▶ **Dataset entries**:

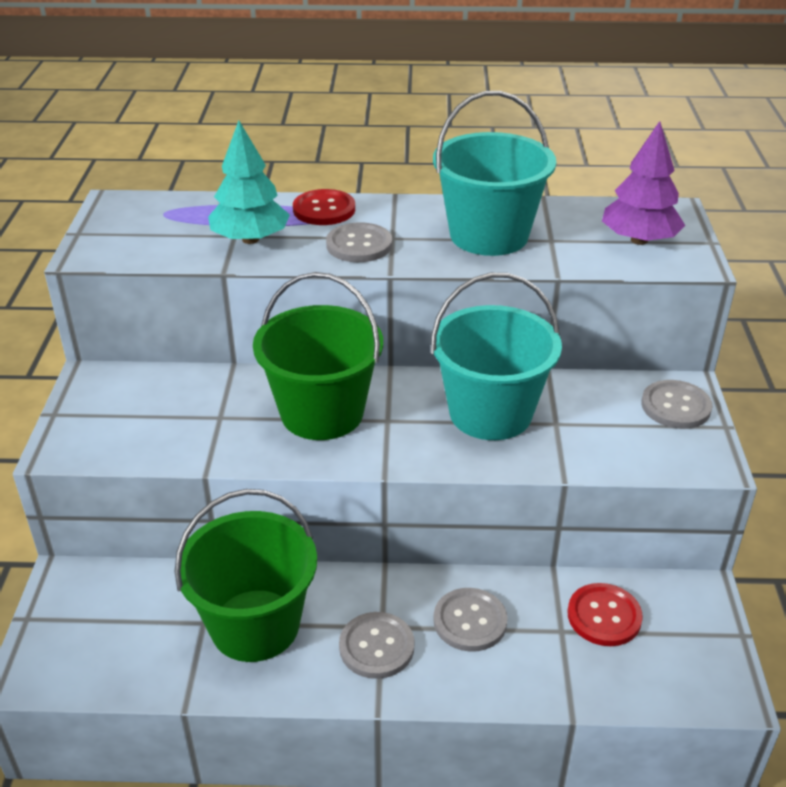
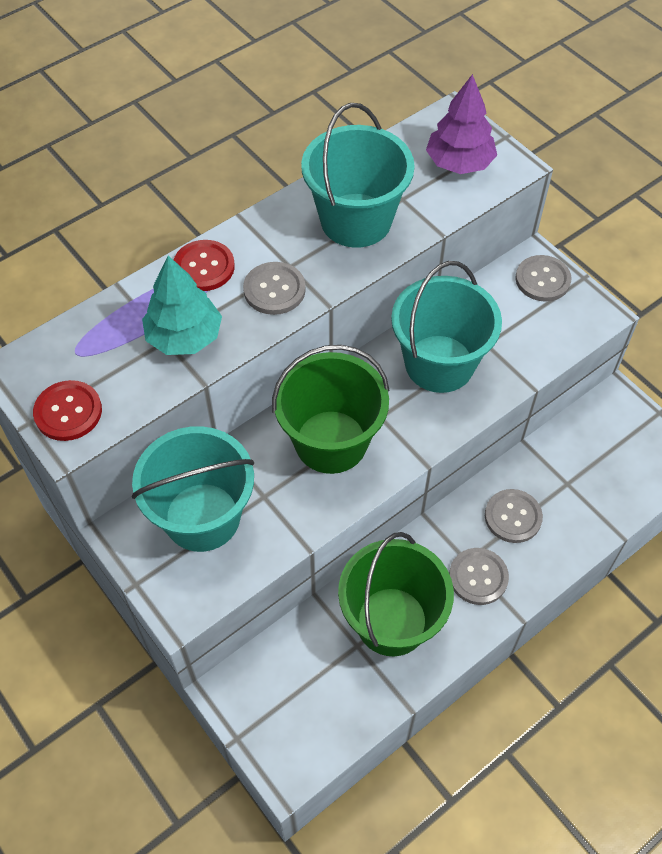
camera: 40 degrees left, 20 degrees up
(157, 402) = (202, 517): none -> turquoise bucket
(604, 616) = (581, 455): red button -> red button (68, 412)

--

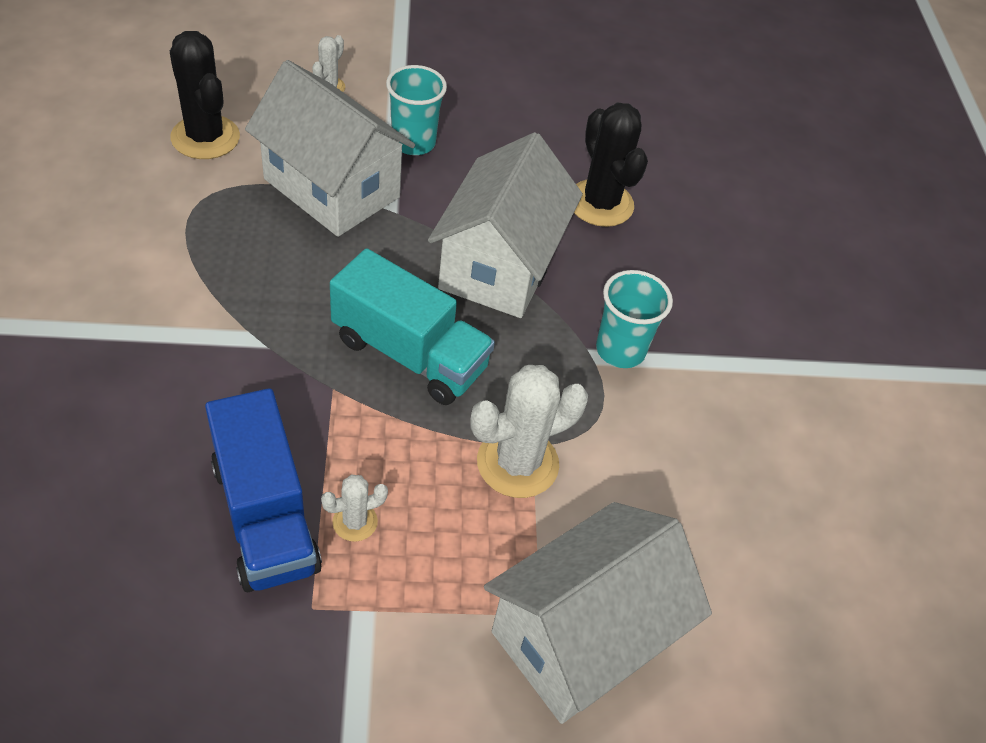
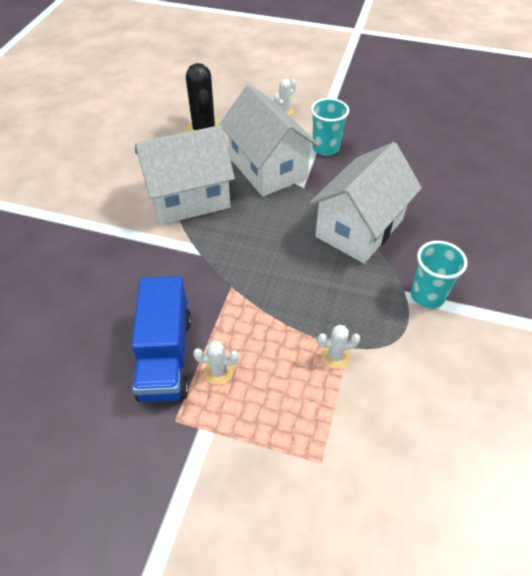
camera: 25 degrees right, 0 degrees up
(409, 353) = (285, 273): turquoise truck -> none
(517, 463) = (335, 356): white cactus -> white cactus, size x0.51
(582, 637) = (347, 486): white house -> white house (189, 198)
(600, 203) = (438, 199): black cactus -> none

---

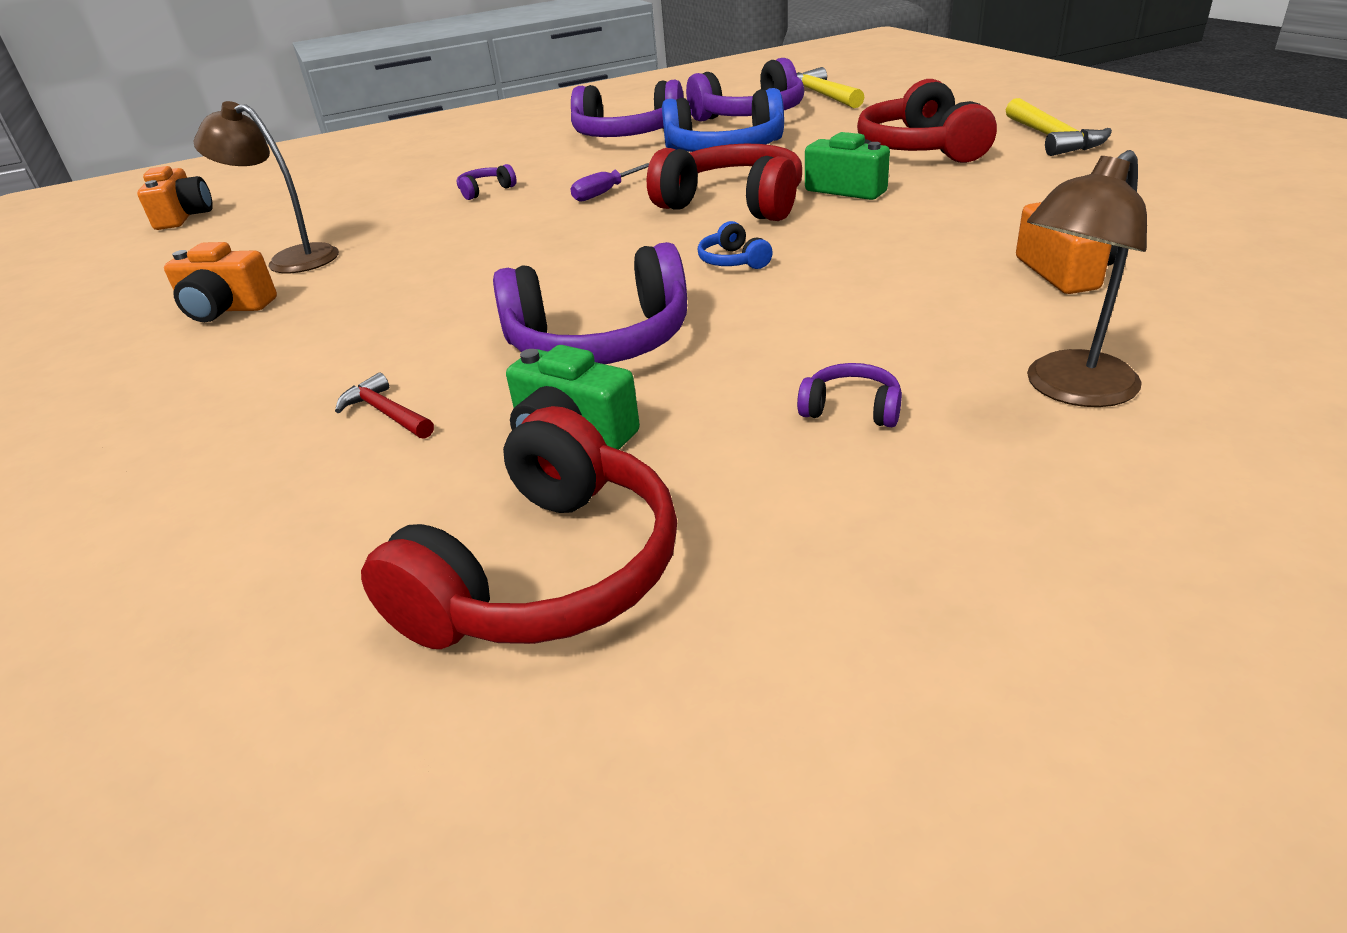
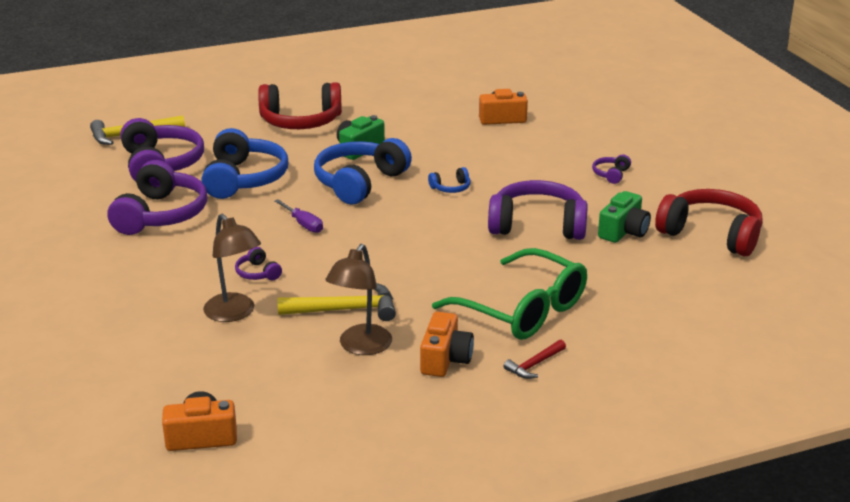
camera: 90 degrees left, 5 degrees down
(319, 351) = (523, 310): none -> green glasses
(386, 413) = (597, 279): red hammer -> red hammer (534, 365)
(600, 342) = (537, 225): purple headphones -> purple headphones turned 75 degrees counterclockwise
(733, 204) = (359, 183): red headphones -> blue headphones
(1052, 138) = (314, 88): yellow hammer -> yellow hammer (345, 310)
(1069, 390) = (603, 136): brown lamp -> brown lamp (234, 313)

▶ **Assigned task**:
If a line in the entries above contains the word "camera", count it, and give only the final number.

▶ **Solution for this exercise**:
3